Below this sentence is a listing; return exactly its lines from the one with "cyan slope G3:G5" to the one with "red brick B7 level 2 -> red brick E6 level 1", both kept, and nothing more.

Records for the exercise Block Start

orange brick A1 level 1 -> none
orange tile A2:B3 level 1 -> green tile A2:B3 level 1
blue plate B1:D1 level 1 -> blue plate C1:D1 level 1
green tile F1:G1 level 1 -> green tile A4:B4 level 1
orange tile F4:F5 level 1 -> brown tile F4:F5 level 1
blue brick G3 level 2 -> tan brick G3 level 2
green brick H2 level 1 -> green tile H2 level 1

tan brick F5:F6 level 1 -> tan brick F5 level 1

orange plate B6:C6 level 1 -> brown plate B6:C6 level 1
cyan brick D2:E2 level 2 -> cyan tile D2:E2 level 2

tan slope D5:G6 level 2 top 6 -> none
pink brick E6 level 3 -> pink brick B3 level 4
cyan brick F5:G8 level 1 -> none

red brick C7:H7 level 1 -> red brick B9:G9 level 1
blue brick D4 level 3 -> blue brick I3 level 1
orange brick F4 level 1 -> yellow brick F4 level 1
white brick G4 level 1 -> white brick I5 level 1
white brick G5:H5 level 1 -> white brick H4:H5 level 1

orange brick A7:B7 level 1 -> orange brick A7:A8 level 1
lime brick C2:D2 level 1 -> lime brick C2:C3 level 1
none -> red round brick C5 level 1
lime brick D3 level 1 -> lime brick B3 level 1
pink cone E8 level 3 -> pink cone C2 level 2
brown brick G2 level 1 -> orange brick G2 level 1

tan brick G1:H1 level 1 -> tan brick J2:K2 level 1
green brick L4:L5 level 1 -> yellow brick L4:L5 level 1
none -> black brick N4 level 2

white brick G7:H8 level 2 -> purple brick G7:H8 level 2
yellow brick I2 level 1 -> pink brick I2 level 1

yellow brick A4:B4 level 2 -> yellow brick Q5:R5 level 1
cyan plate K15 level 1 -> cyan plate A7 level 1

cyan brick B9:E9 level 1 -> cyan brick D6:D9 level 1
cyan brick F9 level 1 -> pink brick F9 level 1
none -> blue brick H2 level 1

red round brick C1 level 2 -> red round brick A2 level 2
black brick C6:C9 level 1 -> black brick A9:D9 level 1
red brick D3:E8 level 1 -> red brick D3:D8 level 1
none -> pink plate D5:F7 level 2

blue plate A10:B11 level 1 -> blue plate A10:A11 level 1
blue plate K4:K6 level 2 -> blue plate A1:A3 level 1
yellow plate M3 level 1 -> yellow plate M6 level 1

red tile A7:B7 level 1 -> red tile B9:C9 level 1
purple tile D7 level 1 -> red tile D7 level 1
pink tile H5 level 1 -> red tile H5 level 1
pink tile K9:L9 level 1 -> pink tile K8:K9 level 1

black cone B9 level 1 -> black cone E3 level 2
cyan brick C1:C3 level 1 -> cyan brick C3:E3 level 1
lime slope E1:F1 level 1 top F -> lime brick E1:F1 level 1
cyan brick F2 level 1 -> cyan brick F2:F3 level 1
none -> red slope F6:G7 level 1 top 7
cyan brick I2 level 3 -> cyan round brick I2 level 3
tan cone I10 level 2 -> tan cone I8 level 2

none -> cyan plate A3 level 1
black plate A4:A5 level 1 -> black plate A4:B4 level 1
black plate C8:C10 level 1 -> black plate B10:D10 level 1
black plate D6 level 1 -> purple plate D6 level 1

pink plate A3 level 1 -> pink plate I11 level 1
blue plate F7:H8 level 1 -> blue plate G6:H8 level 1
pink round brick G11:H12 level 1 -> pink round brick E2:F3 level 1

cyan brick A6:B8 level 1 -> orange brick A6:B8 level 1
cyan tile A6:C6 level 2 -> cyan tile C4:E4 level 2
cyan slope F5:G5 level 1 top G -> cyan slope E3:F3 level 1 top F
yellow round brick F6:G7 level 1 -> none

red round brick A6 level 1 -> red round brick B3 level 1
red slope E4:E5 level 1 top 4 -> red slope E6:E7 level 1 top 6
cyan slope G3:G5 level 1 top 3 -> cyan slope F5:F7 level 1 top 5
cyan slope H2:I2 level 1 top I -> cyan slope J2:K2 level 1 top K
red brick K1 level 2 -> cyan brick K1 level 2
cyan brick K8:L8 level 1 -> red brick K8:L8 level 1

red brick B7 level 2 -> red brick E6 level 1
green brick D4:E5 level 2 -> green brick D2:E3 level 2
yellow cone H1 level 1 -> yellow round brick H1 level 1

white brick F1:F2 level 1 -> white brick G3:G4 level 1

Records for the exercise Block End

Response to the task:
cyan slope G3:G5 level 1 top 3 -> cyan slope F5:F7 level 1 top 5
cyan slope H2:I2 level 1 top I -> cyan slope J2:K2 level 1 top K
red brick K1 level 2 -> cyan brick K1 level 2
cyan brick K8:L8 level 1 -> red brick K8:L8 level 1

red brick B7 level 2 -> red brick E6 level 1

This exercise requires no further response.